* EXTRACTED ENTRIES *
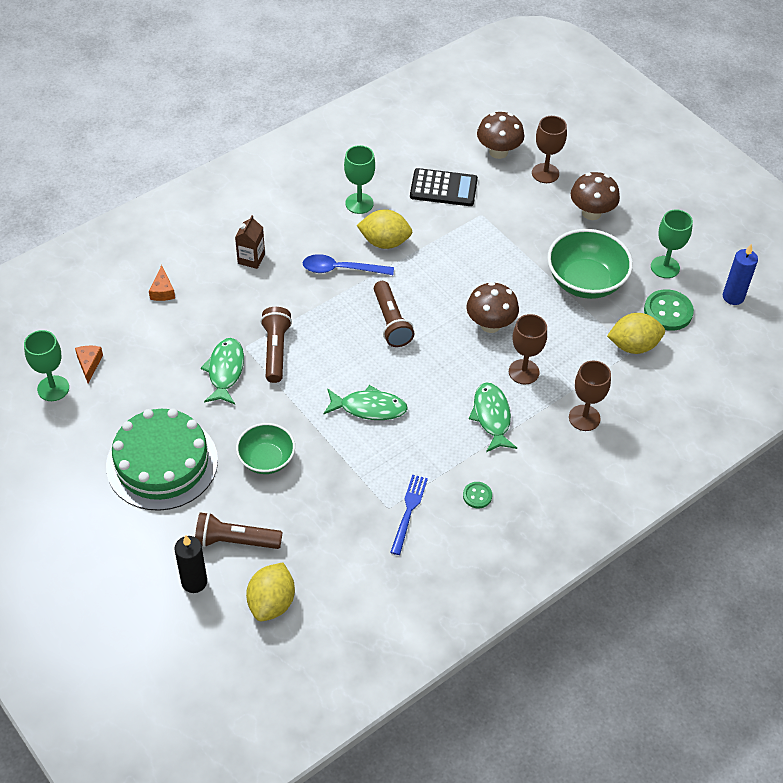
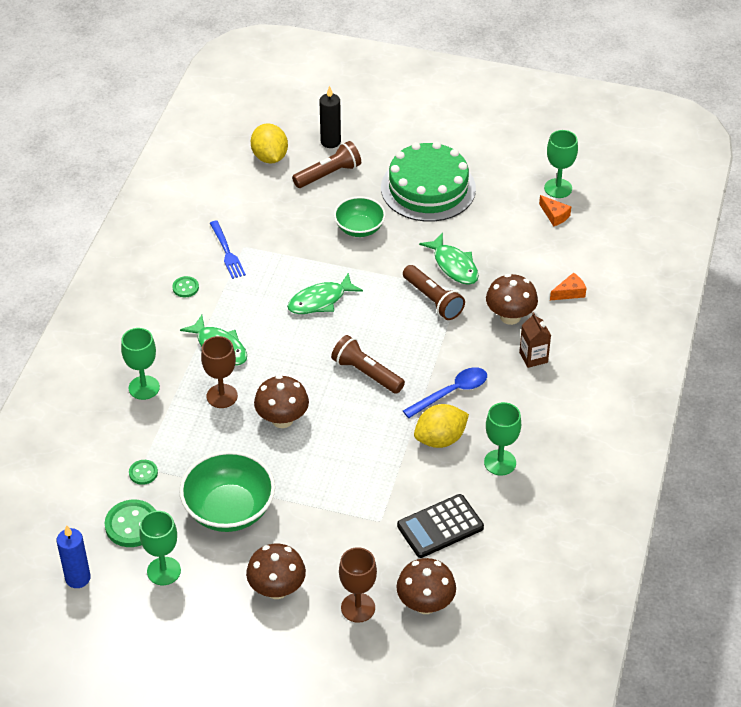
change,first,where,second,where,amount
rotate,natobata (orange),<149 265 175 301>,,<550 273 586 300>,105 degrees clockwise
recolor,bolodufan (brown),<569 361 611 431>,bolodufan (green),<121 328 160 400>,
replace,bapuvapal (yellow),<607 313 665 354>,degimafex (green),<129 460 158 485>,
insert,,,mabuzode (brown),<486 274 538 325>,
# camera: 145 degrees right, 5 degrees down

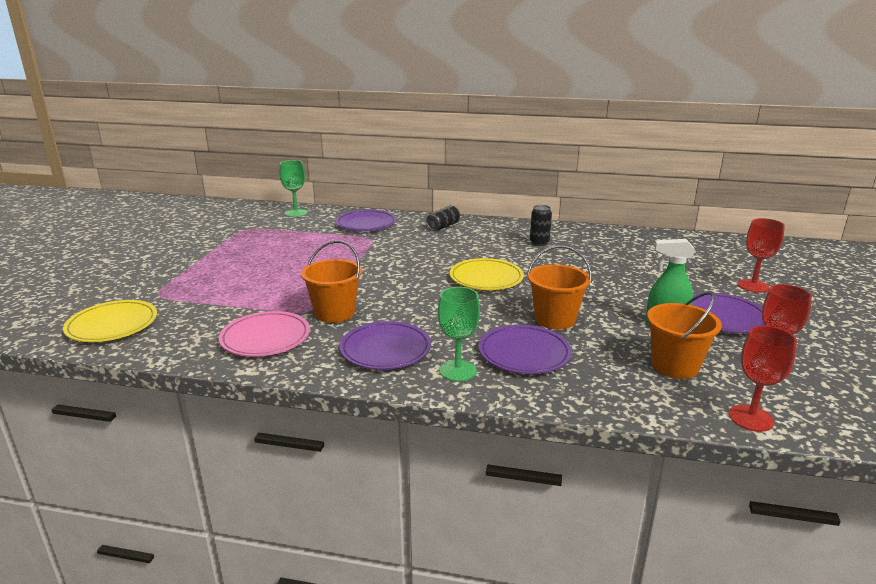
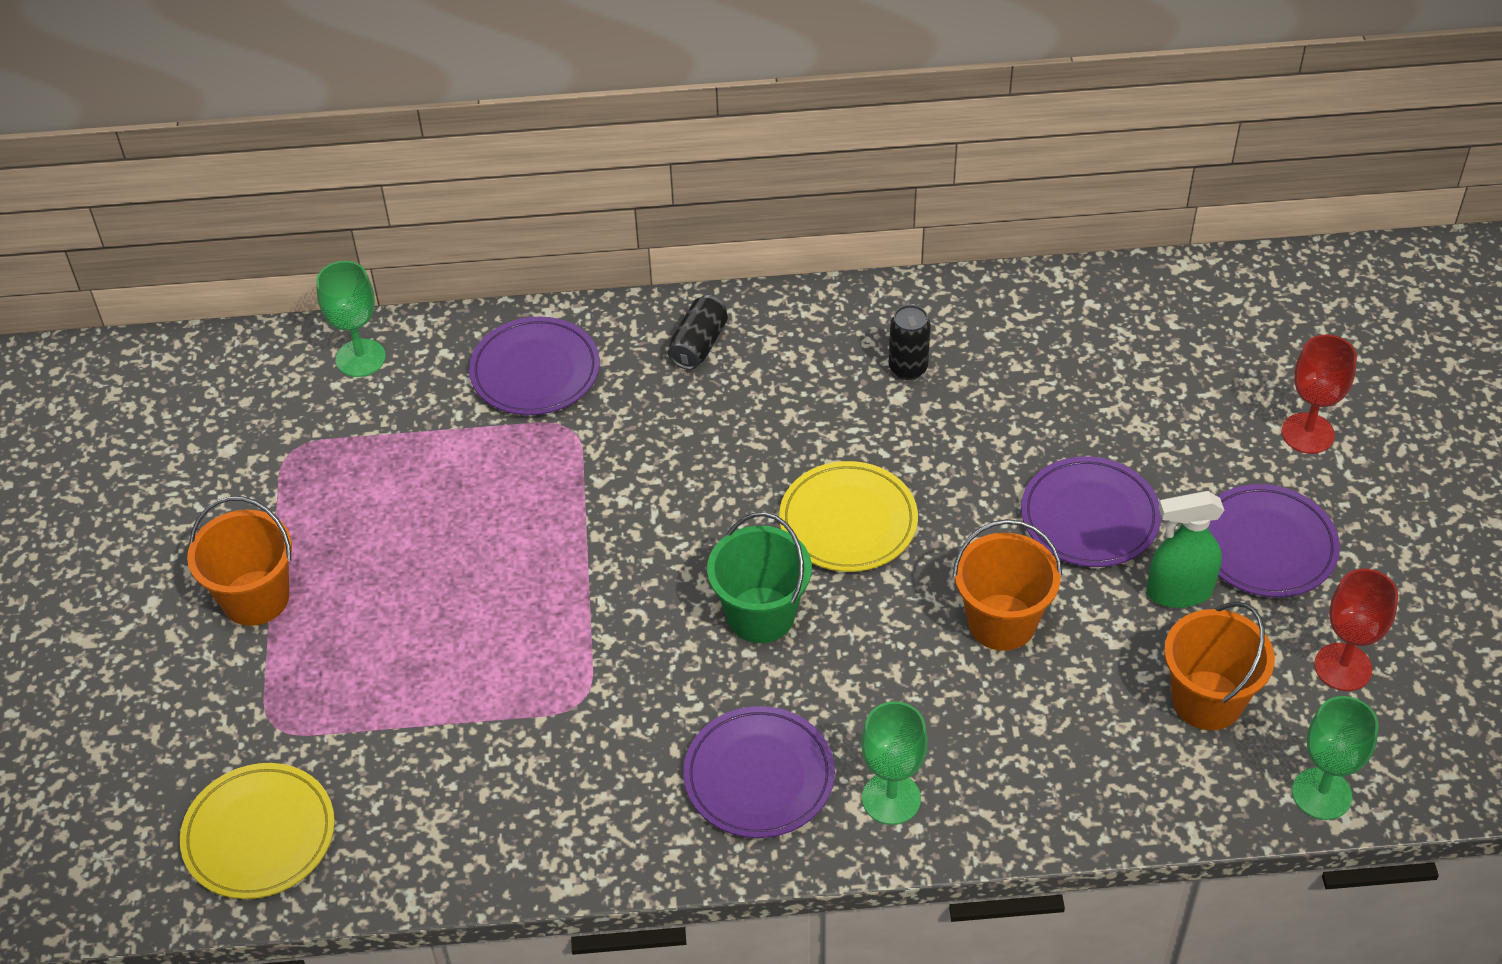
change,first,where,second,where,amount
delete,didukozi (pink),<219 311 310 357>,,,
move,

* TASK STATEMENT *
Look through the records and copy down every line that holds "green".

* FINISHED TASK *
recolor,bolodufan (brown),<569 361 611 431>,bolodufan (green),<121 328 160 400>,
replace,bapuvapal (yellow),<607 313 665 354>,degimafex (green),<129 460 158 485>,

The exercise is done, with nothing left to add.